Each line of the listing below must be returned exactly.

--*--

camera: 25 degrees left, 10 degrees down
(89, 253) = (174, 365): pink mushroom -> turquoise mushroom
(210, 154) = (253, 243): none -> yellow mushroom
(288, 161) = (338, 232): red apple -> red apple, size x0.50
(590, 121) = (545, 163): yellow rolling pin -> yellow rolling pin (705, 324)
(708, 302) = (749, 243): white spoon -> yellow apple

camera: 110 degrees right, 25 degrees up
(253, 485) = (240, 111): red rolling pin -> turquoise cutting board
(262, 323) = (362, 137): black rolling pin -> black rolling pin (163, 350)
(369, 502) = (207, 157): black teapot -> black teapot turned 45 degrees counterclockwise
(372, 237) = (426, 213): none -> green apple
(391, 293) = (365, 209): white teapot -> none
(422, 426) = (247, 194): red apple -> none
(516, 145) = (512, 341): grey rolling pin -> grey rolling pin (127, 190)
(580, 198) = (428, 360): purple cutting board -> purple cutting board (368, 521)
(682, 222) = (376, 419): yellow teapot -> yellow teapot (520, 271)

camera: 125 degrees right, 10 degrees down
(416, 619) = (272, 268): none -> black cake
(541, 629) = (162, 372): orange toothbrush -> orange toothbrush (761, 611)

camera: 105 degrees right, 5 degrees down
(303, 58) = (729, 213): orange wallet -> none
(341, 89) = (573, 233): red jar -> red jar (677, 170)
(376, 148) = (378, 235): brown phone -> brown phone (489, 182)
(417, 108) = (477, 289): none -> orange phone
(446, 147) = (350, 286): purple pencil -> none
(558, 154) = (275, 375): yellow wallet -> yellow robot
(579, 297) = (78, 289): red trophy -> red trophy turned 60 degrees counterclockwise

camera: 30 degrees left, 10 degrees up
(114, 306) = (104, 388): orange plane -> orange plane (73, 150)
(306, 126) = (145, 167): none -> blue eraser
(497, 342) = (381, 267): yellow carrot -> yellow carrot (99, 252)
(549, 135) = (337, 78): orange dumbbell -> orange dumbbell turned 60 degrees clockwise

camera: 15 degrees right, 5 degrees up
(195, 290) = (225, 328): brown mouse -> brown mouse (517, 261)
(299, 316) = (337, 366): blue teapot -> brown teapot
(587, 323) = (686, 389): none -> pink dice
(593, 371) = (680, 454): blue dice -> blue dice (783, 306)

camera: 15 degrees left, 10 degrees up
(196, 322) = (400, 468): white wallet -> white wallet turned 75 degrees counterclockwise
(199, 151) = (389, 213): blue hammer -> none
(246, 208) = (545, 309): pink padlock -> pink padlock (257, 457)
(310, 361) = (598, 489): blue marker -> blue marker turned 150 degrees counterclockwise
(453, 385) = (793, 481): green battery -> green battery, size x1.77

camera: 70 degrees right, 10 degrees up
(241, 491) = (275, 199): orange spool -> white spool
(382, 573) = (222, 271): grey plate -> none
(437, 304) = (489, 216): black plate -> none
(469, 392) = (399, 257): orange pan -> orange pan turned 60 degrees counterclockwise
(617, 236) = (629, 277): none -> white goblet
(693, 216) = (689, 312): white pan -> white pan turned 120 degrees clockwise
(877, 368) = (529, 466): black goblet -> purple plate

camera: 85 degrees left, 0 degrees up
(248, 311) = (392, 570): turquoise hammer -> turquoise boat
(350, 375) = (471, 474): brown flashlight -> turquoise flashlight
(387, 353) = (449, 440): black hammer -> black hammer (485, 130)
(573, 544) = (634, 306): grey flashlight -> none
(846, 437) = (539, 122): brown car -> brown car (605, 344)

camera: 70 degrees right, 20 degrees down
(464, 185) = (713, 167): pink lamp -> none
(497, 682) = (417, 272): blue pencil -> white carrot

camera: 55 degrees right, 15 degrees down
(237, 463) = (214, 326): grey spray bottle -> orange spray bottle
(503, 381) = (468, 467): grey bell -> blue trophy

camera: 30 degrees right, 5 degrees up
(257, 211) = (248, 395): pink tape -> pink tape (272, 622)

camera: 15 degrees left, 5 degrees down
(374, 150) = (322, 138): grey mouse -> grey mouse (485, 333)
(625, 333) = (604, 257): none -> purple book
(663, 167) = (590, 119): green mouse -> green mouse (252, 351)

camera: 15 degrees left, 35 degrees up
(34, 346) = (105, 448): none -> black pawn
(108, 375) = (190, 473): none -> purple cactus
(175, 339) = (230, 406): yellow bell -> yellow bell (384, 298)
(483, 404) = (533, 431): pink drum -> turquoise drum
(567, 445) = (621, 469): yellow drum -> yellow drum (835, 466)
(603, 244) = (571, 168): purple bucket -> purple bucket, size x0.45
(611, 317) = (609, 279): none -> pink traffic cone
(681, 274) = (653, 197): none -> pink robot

--*--

→ ANSWER TO THIS TASK:
camera: 25 degrees left, 10 degrees down
(89, 253) = (174, 365): pink mushroom -> turquoise mushroom
(210, 154) = (253, 243): none -> yellow mushroom
(288, 161) = (338, 232): red apple -> red apple, size x0.50
(590, 121) = (545, 163): yellow rolling pin -> yellow rolling pin (705, 324)
(708, 302) = (749, 243): white spoon -> yellow apple

camera: 110 degrees right, 25 degrees up
(253, 485) = (240, 111): red rolling pin -> turquoise cutting board
(262, 323) = (362, 137): black rolling pin -> black rolling pin (163, 350)
(369, 502) = (207, 157): black teapot -> black teapot turned 45 degrees counterclockwise
(372, 237) = (426, 213): none -> green apple
(391, 293) = (365, 209): white teapot -> none
(422, 426) = (247, 194): red apple -> none
(516, 145) = (512, 341): grey rolling pin -> grey rolling pin (127, 190)
(580, 198) = (428, 360): purple cutting board -> purple cutting board (368, 521)
(682, 222) = (376, 419): yellow teapot -> yellow teapot (520, 271)

camera: 125 degrees right, 10 degrees down
(416, 619) = (272, 268): none -> black cake
(541, 629) = (162, 372): orange toothbrush -> orange toothbrush (761, 611)

camera: 105 degrees right, 5 degrees down
(303, 58) = (729, 213): orange wallet -> none
(341, 89) = (573, 233): red jar -> red jar (677, 170)
(376, 148) = (378, 235): brown phone -> brown phone (489, 182)
(417, 108) = (477, 289): none -> orange phone
(446, 147) = (350, 286): purple pencil -> none
(558, 154) = (275, 375): yellow wallet -> yellow robot
(579, 297) = (78, 289): red trophy -> red trophy turned 60 degrees counterclockwise

camera: 30 degrees left, 10 degrees up
(114, 306) = (104, 388): orange plane -> orange plane (73, 150)
(306, 126) = (145, 167): none -> blue eraser
(497, 342) = (381, 267): yellow carrot -> yellow carrot (99, 252)
(549, 135) = (337, 78): orange dumbbell -> orange dumbbell turned 60 degrees clockwise

camera: 15 degrees right, 5 degrees up
(195, 290) = (225, 328): brown mouse -> brown mouse (517, 261)
(299, 316) = (337, 366): blue teapot -> brown teapot
(587, 323) = (686, 389): none -> pink dice
(593, 371) = (680, 454): blue dice -> blue dice (783, 306)

camera: 15 degrees left, 10 degrees up
(196, 322) = (400, 468): white wallet -> white wallet turned 75 degrees counterclockwise
(199, 151) = (389, 213): blue hammer -> none
(246, 208) = (545, 309): pink padlock -> pink padlock (257, 457)
(310, 361) = (598, 489): blue marker -> blue marker turned 150 degrees counterclockwise
(453, 385) = (793, 481): green battery -> green battery, size x1.77

camera: 70 degrees right, 10 degrees up
(241, 491) = (275, 199): orange spool -> white spool
(382, 573) = (222, 271): grey plate -> none
(437, 304) = (489, 216): black plate -> none
(469, 392) = (399, 257): orange pan -> orange pan turned 60 degrees counterclockwise
(617, 236) = (629, 277): none -> white goblet
(693, 216) = (689, 312): white pan -> white pan turned 120 degrees clockwise
(877, 368) = (529, 466): black goblet -> purple plate

camera: 85 degrees left, 0 degrees up
(248, 311) = (392, 570): turquoise hammer -> turquoise boat
(350, 375) = (471, 474): brown flashlight -> turquoise flashlight
(387, 353) = (449, 440): black hammer -> black hammer (485, 130)
(573, 544) = (634, 306): grey flashlight -> none
(846, 437) = (539, 122): brown car -> brown car (605, 344)

camera: 70 degrees right, 20 degrees down
(464, 185) = (713, 167): pink lamp -> none
(497, 682) = (417, 272): blue pencil -> white carrot

camera: 55 degrees right, 15 degrees down
(237, 463) = (214, 326): grey spray bottle -> orange spray bottle
(503, 381) = (468, 467): grey bell -> blue trophy

camera: 30 degrees right, 5 degrees up
(257, 211) = (248, 395): pink tape -> pink tape (272, 622)

camera: 15 degrees left, 5 degrees down
(374, 150) = (322, 138): grey mouse -> grey mouse (485, 333)
(625, 333) = (604, 257): none -> purple book
(663, 167) = (590, 119): green mouse -> green mouse (252, 351)

camera: 15 degrees left, 35 degrees up
(34, 346) = (105, 448): none -> black pawn
(108, 375) = (190, 473): none -> purple cactus
(175, 339) = (230, 406): yellow bell -> yellow bell (384, 298)
(483, 404) = (533, 431): pink drum -> turquoise drum
(567, 445) = (621, 469): yellow drum -> yellow drum (835, 466)
(603, 244) = (571, 168): purple bucket -> purple bucket, size x0.45
(611, 317) = (609, 279): none -> pink traffic cone
(681, 274) = (653, 197): none -> pink robot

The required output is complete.